- Activity: Your answer should be exactly the lines from the one that contains "LIGHT1 pin GND: VIN -> GND" through the final line of the entries below, and nothing else.

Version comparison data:
+===+

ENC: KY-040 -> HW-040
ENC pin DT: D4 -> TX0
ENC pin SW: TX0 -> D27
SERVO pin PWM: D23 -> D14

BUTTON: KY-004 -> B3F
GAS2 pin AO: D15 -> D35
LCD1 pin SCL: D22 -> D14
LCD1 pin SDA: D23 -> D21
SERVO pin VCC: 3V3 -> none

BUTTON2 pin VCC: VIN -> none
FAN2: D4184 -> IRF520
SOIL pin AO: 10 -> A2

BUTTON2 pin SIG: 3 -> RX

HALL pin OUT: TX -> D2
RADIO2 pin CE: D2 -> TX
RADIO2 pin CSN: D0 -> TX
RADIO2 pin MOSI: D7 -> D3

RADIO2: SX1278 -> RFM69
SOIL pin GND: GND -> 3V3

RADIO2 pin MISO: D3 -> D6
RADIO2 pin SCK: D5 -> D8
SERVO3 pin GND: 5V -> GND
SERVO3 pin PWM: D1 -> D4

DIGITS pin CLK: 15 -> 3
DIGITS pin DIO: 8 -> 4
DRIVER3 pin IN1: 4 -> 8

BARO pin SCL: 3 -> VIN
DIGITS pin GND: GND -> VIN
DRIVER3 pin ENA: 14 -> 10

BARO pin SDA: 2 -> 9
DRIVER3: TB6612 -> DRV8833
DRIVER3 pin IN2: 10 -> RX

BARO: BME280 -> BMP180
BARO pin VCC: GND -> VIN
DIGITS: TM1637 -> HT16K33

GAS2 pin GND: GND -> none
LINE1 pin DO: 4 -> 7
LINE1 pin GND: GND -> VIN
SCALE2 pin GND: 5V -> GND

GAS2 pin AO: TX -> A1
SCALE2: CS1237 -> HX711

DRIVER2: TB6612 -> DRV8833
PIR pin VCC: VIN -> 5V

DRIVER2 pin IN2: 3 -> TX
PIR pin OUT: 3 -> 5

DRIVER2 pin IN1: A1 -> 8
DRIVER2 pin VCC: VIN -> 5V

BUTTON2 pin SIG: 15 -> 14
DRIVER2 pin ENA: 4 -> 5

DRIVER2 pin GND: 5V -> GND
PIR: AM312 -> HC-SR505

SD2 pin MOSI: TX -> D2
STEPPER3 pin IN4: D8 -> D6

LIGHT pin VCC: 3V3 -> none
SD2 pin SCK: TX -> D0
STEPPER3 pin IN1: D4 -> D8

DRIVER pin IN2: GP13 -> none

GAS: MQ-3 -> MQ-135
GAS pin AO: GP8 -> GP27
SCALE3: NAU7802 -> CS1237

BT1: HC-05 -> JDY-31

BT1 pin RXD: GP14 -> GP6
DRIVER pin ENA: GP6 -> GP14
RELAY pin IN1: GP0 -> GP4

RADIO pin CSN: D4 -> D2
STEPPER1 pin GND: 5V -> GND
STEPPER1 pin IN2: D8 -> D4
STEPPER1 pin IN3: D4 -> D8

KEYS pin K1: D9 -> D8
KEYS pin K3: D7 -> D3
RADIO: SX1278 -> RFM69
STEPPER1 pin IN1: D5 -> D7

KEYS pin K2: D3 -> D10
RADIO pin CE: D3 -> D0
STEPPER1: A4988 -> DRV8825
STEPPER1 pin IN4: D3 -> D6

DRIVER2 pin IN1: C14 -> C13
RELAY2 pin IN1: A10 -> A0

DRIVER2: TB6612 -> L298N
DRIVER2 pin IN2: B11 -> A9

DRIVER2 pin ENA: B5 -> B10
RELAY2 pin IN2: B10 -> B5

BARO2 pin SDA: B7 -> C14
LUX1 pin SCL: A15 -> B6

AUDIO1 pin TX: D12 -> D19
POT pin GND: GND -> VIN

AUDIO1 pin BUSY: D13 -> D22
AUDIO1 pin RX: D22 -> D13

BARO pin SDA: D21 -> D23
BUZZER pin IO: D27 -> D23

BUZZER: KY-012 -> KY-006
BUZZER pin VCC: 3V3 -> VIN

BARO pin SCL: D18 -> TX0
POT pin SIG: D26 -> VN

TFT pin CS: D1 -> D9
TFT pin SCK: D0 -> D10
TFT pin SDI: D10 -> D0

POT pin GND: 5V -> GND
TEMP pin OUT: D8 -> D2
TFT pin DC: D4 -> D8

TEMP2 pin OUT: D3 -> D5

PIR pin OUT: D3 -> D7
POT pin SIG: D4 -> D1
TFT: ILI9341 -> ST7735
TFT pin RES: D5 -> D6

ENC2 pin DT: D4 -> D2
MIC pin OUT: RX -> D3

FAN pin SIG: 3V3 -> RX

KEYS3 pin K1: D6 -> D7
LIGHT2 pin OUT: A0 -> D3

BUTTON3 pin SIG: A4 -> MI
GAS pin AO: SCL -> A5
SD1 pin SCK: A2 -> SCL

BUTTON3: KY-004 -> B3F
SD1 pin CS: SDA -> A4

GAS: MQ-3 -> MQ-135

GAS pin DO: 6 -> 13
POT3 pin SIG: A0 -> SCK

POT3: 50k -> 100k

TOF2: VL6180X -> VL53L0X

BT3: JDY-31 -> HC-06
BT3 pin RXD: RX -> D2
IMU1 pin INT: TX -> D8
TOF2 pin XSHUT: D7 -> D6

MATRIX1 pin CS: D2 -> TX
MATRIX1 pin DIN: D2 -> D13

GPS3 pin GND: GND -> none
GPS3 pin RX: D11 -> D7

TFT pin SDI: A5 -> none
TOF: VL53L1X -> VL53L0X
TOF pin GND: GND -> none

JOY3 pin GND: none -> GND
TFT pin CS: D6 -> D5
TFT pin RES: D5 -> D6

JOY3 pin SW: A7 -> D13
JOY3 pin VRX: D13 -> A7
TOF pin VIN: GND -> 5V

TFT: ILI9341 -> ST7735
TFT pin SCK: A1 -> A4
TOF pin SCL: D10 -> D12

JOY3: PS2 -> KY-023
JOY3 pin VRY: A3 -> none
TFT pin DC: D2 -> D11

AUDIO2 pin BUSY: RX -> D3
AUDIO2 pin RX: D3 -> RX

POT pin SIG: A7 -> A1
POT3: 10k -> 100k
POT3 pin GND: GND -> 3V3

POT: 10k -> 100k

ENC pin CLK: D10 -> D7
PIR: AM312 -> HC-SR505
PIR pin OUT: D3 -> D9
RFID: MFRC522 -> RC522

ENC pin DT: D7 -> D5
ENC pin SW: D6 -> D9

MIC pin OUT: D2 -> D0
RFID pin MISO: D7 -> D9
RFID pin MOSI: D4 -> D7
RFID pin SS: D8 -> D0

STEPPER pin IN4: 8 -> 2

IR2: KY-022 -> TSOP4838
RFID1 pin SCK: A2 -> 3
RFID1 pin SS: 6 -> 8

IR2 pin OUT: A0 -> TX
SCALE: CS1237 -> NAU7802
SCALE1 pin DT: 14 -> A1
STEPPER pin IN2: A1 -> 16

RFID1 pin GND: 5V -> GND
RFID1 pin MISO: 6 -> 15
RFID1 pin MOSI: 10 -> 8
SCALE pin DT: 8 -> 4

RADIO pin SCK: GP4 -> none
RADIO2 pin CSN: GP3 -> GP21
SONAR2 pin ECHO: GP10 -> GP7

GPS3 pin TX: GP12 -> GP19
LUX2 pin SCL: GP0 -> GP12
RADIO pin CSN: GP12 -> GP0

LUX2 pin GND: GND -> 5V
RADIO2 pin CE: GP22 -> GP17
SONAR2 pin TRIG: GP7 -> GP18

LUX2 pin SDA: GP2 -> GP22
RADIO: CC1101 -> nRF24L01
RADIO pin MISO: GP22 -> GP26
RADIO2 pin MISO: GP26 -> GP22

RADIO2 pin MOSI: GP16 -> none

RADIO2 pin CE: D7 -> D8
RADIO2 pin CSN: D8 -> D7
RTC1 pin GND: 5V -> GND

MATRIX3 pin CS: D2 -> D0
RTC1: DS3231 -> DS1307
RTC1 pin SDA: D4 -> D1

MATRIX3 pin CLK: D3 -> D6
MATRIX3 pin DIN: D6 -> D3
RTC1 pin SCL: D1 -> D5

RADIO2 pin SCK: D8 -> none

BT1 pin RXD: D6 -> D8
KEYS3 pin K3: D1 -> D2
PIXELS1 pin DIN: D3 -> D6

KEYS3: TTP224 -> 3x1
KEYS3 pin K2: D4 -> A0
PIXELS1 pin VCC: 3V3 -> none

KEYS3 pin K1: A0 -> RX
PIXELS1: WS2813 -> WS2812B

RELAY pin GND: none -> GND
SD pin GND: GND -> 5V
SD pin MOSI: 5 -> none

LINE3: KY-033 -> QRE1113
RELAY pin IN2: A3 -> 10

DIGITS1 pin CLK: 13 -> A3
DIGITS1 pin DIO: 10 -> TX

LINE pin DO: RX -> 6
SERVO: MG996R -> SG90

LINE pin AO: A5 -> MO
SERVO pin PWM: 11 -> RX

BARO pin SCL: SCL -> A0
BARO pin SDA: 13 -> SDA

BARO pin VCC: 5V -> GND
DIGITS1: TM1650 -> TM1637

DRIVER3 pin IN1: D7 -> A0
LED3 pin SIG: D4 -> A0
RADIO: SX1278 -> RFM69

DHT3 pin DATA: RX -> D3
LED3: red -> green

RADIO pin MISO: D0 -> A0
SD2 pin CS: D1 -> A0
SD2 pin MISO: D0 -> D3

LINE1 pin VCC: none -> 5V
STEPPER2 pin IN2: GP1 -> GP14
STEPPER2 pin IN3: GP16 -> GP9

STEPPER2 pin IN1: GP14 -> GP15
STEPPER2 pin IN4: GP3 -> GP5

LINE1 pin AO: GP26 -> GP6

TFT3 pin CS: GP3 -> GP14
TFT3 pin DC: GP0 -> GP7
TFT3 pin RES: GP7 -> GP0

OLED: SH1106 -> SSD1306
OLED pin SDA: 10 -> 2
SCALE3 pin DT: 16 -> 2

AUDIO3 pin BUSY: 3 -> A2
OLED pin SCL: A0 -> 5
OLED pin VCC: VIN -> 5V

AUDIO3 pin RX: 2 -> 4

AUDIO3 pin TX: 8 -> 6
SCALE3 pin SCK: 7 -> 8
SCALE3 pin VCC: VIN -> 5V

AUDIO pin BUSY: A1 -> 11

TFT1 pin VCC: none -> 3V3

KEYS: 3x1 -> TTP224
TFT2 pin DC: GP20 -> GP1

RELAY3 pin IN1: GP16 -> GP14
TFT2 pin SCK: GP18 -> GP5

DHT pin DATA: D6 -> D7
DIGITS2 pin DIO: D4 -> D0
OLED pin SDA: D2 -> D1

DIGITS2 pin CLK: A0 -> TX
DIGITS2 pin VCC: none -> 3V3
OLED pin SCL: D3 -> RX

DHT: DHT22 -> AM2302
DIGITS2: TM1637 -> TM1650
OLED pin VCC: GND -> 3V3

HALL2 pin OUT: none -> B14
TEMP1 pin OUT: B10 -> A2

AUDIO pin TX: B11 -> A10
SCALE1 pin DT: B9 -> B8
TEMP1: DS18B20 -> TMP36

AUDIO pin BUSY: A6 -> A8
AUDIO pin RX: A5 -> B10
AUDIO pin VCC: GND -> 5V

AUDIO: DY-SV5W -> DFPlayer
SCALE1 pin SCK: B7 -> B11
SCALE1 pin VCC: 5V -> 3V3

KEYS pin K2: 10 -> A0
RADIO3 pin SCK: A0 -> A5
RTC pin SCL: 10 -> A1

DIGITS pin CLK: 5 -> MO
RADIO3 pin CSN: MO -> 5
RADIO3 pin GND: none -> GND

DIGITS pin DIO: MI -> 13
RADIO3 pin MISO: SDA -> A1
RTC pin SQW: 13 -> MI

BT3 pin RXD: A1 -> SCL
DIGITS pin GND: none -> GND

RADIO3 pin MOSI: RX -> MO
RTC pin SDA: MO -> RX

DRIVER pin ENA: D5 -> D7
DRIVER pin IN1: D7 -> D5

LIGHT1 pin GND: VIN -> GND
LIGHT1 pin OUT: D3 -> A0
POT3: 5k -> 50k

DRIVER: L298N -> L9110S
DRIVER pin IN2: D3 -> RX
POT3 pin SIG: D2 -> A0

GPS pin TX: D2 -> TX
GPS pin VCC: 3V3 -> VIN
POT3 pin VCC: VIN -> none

+===+

- Reply:
LIGHT1 pin GND: VIN -> GND
LIGHT1 pin OUT: D3 -> A0
POT3: 5k -> 50k

DRIVER: L298N -> L9110S
DRIVER pin IN2: D3 -> RX
POT3 pin SIG: D2 -> A0

GPS pin TX: D2 -> TX
GPS pin VCC: 3V3 -> VIN
POT3 pin VCC: VIN -> none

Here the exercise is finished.